ABOUT THIS TASK:
All that is needed is an exact repetition of the lines from the one containing "none -> purple brick E1 level 1" through the final line of the material, without pictures.

---------- THE INPUT

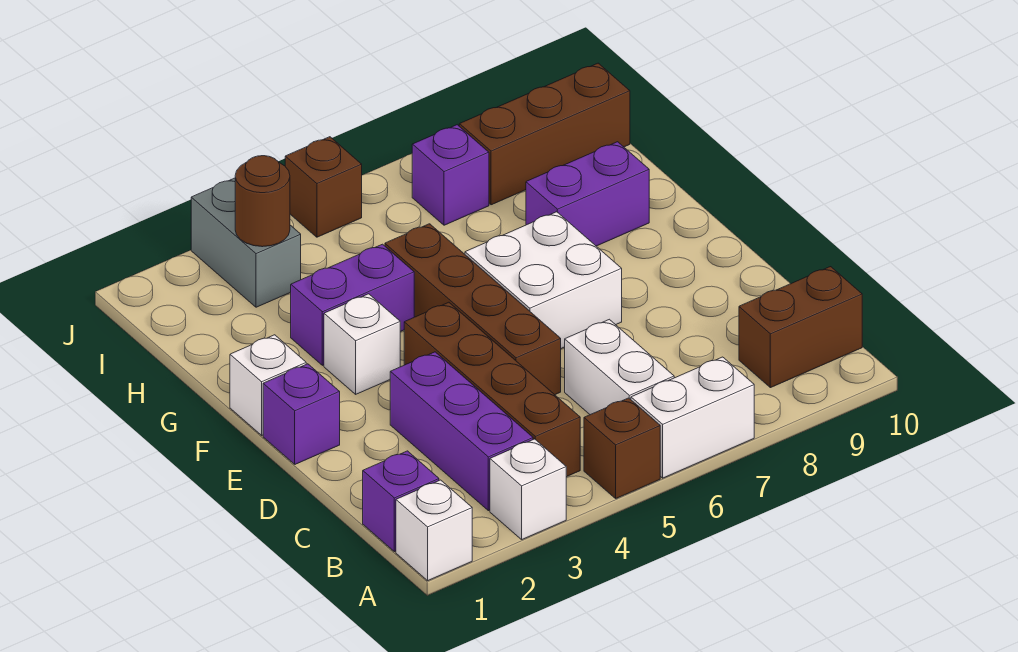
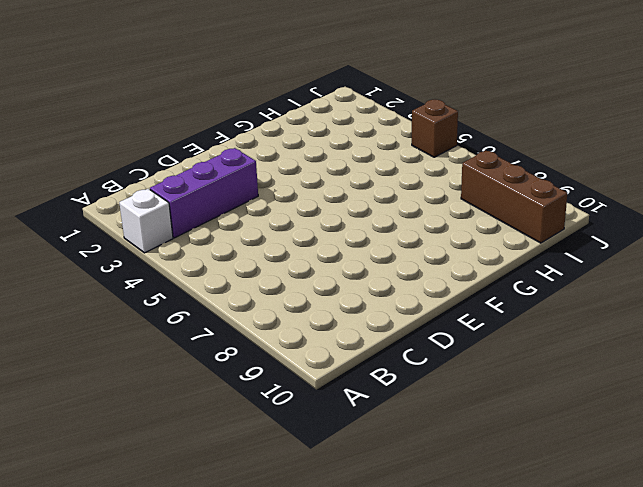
none -> white brick A1 level 1
none -> brown brick A5 level 1
none -> white brick A6:A7 level 1

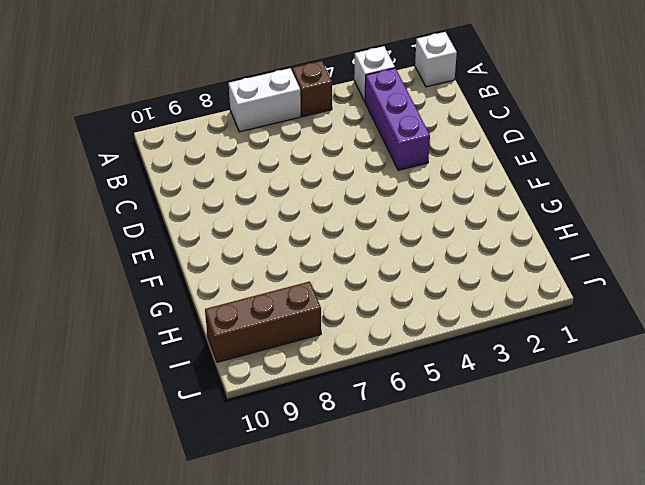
none -> purple brick B1 level 1
none -> brown brick B4:E4 level 1
none -> white brick B6:C6 level 1

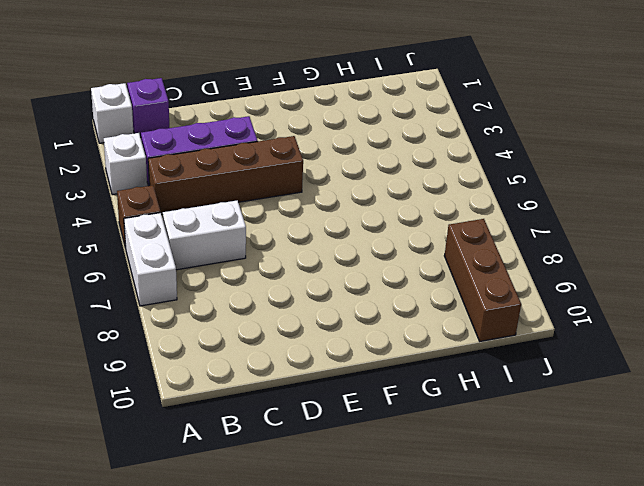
none -> brown brick B9:B10 level 1
none -> brown brick D5:G5 level 1
none -> purple brick E1 level 1

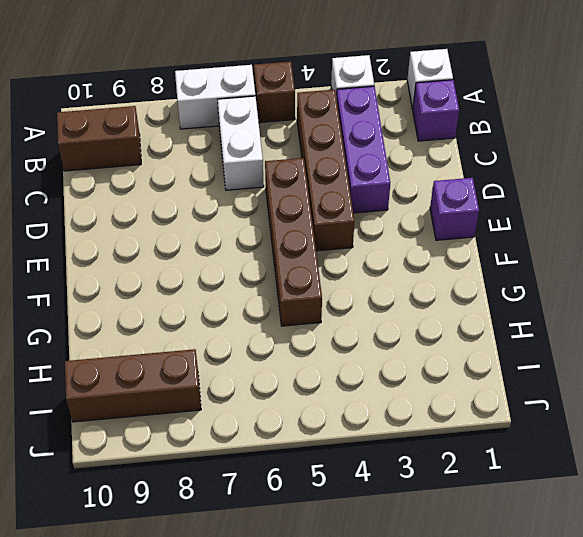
none -> white brick E6:F7 level 1
none -> white brick F1 level 1
none -> white brick F3 level 1

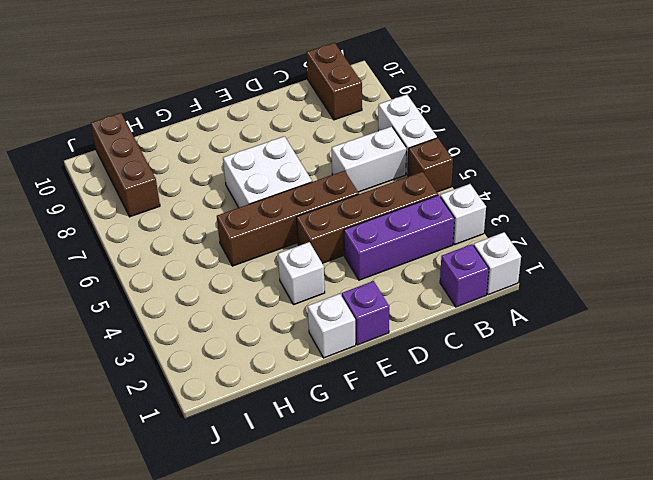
none -> purple brick G3:G4 level 1
none -> purple brick G8:G9 level 1
none -> grey brick I3:J3 level 1

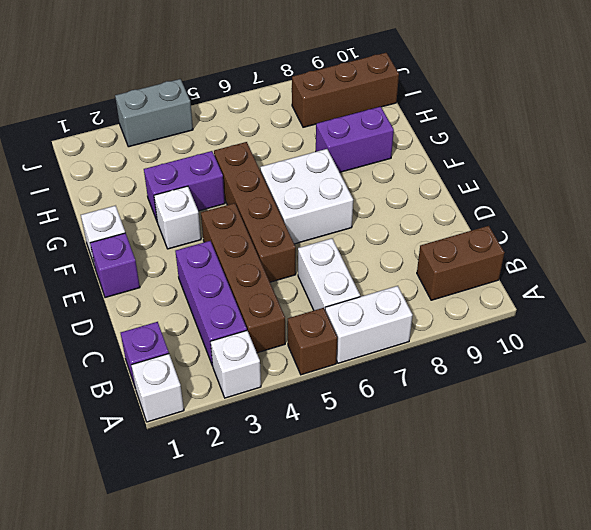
grey brick J3:J4 level 1 -> grey brick I3:J3 level 1
none -> purple brick I7 level 1
none -> brown brick J5 level 1
none -> brown round brick I3 level 2

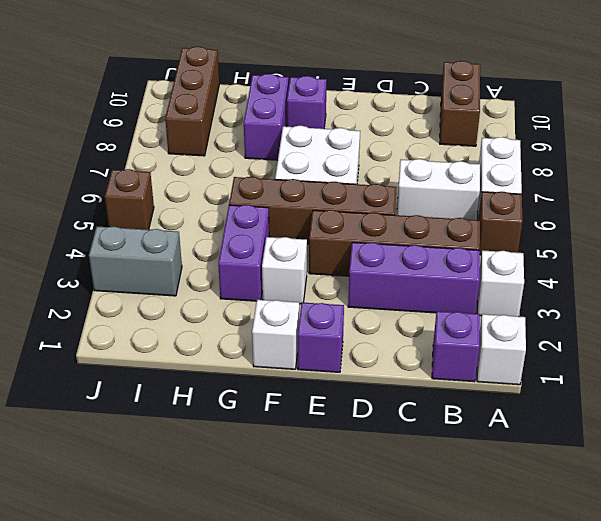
purple brick F9 level 1 -> purple brick I7 level 1
none -> brown round brick I3 level 2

--------------------

YOUR SOLUTION:
none -> purple brick E1 level 1

none -> white brick E6:F7 level 1
none -> white brick F1 level 1
none -> white brick F3 level 1

none -> purple brick G3:G4 level 1
none -> purple brick G8:G9 level 1
none -> grey brick I3:J3 level 1

grey brick J3:J4 level 1 -> grey brick I3:J3 level 1
none -> purple brick I7 level 1
none -> brown brick J5 level 1
none -> brown round brick I3 level 2

purple brick F9 level 1 -> purple brick I7 level 1
none -> brown round brick I3 level 2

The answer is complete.